* **Exercise brief**
With the pictures removed, the data below must be transcribed in full and exactly.

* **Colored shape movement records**
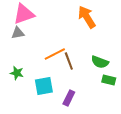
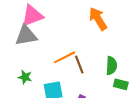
gray triangle: (18, 33) -> (26, 35), size x1.6
green semicircle: (100, 62) -> (111, 66), turned -108

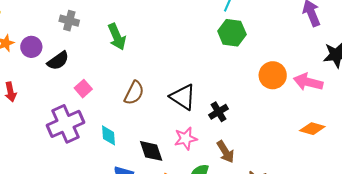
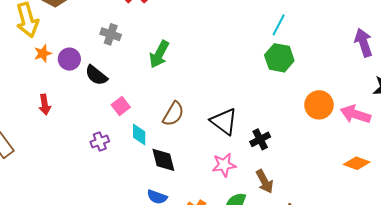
green arrow: (117, 37) -> (159, 54), turned 48
black semicircle: (58, 61) -> (96, 75), turned 70
purple cross: (65, 124) -> (100, 142), size x0.5
cyan diamond: (108, 135) -> (139, 135), moved
black diamond: (151, 151) -> (163, 160), moved

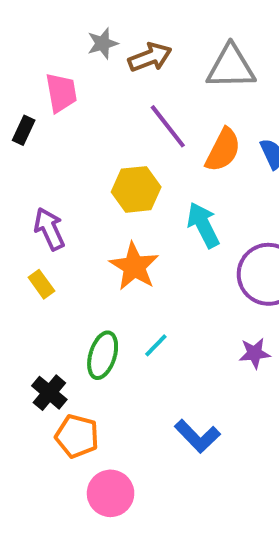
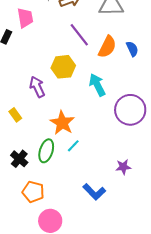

* **Output of the task**
gray triangle: (18, 33) -> (26, 35), size x1.6
green semicircle: (100, 62) -> (111, 66), turned -108

green arrow: (117, 37) -> (159, 54), turned 48
black semicircle: (58, 61) -> (96, 75), turned 70
purple cross: (65, 124) -> (100, 142), size x0.5
cyan diamond: (108, 135) -> (139, 135), moved
black diamond: (151, 151) -> (163, 160), moved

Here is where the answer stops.